Content starts
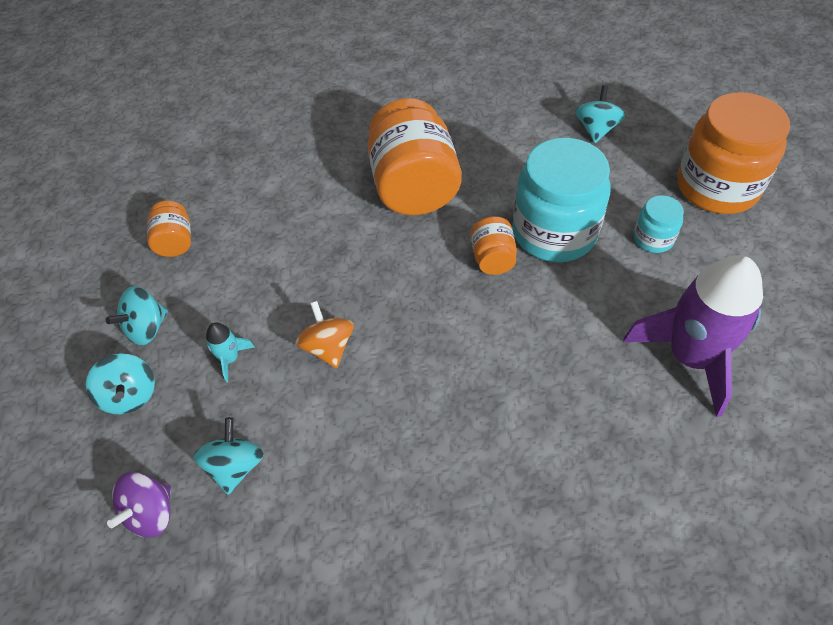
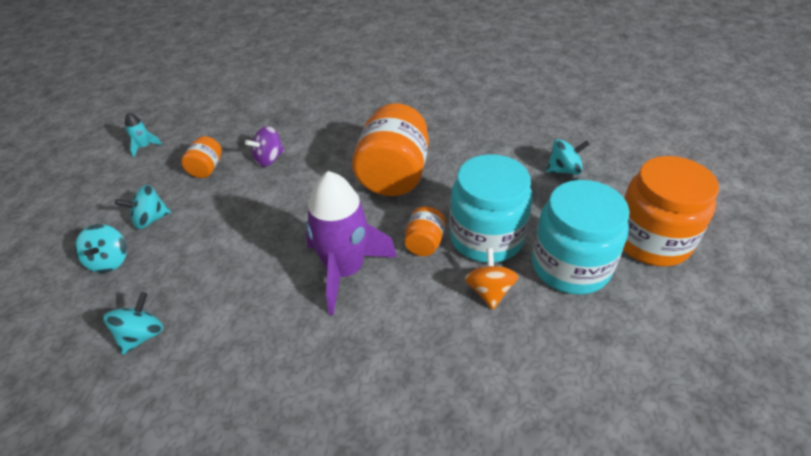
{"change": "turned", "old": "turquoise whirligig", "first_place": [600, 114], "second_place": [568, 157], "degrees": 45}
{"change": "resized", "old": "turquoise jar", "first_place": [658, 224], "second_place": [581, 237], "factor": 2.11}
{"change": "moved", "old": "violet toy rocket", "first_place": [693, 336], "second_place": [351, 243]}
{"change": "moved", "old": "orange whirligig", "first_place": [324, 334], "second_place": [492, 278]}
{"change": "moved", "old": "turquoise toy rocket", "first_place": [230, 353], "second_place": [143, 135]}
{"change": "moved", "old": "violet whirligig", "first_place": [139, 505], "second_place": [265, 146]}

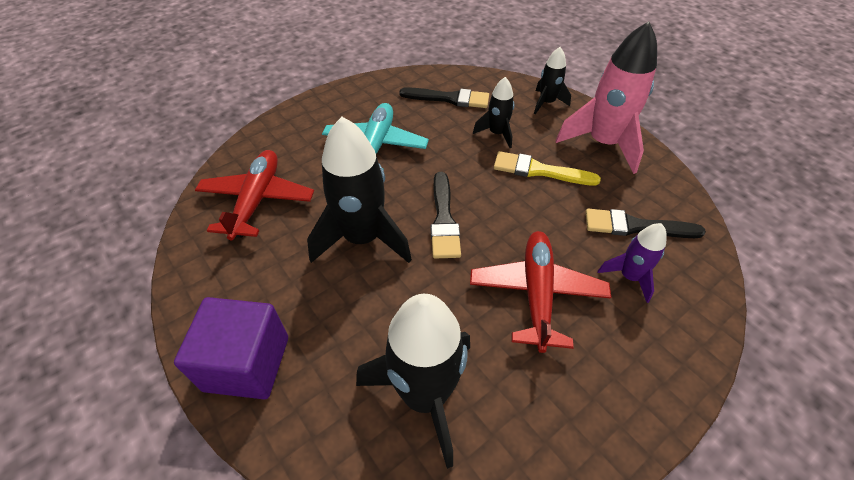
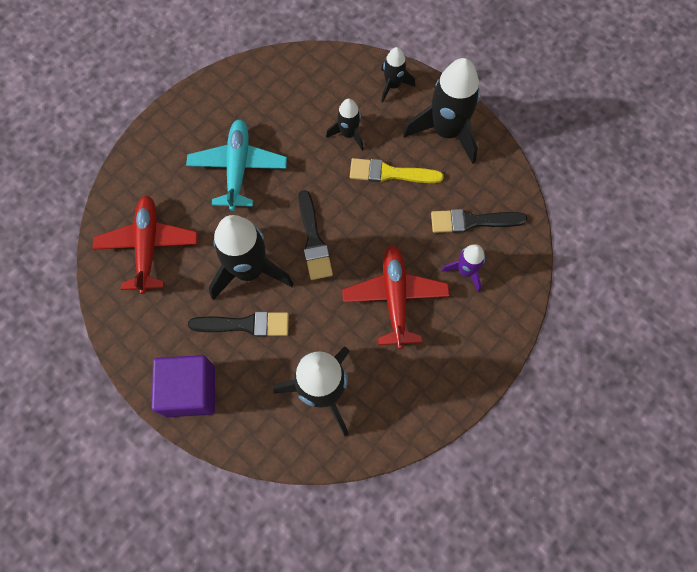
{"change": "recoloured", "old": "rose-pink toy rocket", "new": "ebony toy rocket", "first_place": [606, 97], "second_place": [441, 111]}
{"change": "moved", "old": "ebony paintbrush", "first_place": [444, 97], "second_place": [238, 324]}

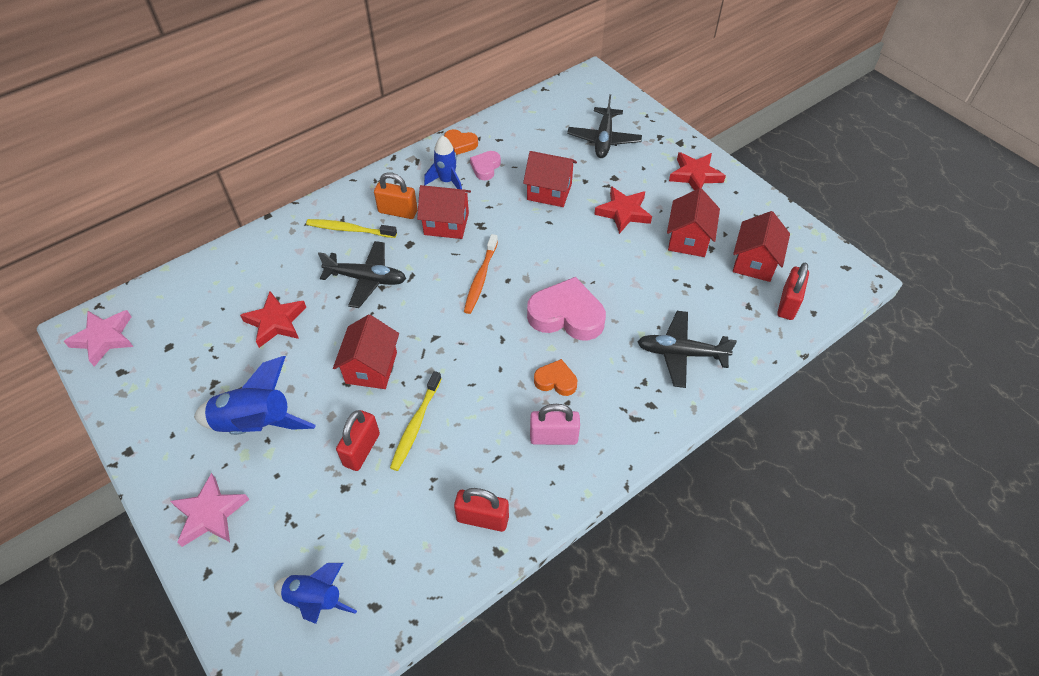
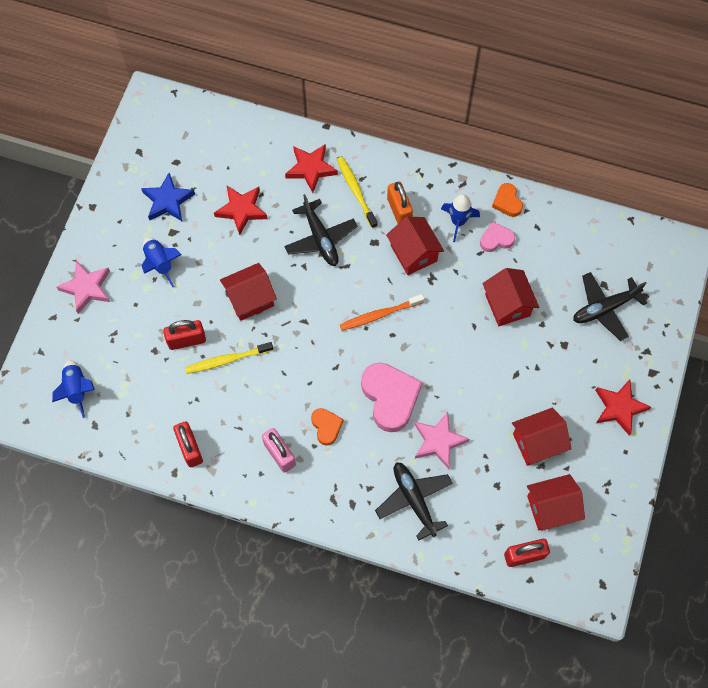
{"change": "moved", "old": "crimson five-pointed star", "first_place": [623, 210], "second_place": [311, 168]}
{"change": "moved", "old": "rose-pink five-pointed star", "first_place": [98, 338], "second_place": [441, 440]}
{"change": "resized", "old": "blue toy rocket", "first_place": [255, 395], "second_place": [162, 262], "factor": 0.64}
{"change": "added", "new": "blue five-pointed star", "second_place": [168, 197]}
Content ends
Set down the entries again without change. Leave the pictures out.

• **Output below**:
{"change": "turned", "old": "turquoise whirligig", "first_place": [600, 114], "second_place": [568, 157], "degrees": 45}
{"change": "resized", "old": "turquoise jar", "first_place": [658, 224], "second_place": [581, 237], "factor": 2.11}
{"change": "moved", "old": "violet toy rocket", "first_place": [693, 336], "second_place": [351, 243]}
{"change": "moved", "old": "orange whirligig", "first_place": [324, 334], "second_place": [492, 278]}
{"change": "moved", "old": "turquoise toy rocket", "first_place": [230, 353], "second_place": [143, 135]}
{"change": "moved", "old": "violet whirligig", "first_place": [139, 505], "second_place": [265, 146]}

{"change": "recoloured", "old": "rose-pink toy rocket", "new": "ebony toy rocket", "first_place": [606, 97], "second_place": [441, 111]}
{"change": "moved", "old": "ebony paintbrush", "first_place": [444, 97], "second_place": [238, 324]}

{"change": "moved", "old": "crimson five-pointed star", "first_place": [623, 210], "second_place": [311, 168]}
{"change": "moved", "old": "rose-pink five-pointed star", "first_place": [98, 338], "second_place": [441, 440]}
{"change": "resized", "old": "blue toy rocket", "first_place": [255, 395], "second_place": [162, 262], "factor": 0.64}
{"change": "added", "new": "blue five-pointed star", "second_place": [168, 197]}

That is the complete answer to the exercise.